#### YOUR GOAL:
Reproduce exactly, and only, the lines below from the one containing "R2: 10k (N2, N4) -> 10k (5V, N11)" through the one containing "BAT1: 9V (plus N12, minus AGND) -> none".

#### ENTRIES SHOWN:
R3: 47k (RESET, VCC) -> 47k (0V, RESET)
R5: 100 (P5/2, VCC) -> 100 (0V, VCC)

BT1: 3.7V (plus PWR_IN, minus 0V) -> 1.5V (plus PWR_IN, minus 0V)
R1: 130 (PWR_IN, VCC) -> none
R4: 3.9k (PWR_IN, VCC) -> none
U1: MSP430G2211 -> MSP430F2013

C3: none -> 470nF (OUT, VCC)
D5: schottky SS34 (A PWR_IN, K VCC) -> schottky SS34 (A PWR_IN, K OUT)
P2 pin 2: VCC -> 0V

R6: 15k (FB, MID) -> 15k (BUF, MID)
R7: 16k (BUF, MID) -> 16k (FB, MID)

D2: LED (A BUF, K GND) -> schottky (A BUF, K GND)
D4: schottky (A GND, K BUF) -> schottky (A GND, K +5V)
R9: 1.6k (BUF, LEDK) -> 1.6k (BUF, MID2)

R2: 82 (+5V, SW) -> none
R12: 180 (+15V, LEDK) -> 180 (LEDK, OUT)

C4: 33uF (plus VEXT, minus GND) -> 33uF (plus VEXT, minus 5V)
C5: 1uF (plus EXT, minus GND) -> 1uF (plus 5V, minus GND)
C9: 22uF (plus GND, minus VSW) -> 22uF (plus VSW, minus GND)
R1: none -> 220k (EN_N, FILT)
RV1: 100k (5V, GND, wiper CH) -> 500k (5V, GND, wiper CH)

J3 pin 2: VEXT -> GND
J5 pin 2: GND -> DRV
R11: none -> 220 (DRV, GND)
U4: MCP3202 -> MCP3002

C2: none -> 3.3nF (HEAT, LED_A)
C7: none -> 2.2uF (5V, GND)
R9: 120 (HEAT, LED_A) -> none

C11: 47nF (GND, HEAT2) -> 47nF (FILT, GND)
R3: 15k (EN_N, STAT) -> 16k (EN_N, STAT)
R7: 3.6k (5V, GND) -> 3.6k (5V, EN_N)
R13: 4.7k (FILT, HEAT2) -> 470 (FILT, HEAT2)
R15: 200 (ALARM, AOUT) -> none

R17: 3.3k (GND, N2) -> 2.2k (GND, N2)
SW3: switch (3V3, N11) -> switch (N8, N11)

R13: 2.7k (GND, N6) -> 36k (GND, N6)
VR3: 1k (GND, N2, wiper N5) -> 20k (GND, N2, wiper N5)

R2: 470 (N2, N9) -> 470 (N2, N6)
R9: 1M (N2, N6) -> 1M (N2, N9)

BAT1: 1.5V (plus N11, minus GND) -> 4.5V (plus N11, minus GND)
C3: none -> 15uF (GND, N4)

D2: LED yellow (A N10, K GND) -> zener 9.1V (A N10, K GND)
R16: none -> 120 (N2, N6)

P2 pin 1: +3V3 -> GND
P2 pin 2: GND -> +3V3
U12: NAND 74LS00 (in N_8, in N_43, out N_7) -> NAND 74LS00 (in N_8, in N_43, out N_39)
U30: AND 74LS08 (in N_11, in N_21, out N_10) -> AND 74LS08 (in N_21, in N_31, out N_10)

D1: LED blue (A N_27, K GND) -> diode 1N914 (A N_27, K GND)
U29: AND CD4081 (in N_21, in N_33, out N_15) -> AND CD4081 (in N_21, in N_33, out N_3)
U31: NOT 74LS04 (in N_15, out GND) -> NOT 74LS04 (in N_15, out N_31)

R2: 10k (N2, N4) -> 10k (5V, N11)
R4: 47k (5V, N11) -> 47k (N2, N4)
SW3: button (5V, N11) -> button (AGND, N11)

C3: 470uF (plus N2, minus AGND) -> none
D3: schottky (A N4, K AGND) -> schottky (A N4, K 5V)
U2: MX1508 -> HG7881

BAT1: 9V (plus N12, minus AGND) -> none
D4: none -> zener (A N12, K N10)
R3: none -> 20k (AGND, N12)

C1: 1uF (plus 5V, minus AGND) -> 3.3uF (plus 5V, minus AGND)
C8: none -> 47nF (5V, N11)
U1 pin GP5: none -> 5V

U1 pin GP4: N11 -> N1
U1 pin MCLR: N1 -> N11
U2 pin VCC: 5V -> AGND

#### SOLUTION FOR THIS PROBLEM:
R2: 10k (N2, N4) -> 10k (5V, N11)
R4: 47k (5V, N11) -> 47k (N2, N4)
SW3: button (5V, N11) -> button (AGND, N11)

C3: 470uF (plus N2, minus AGND) -> none
D3: schottky (A N4, K AGND) -> schottky (A N4, K 5V)
U2: MX1508 -> HG7881

BAT1: 9V (plus N12, minus AGND) -> none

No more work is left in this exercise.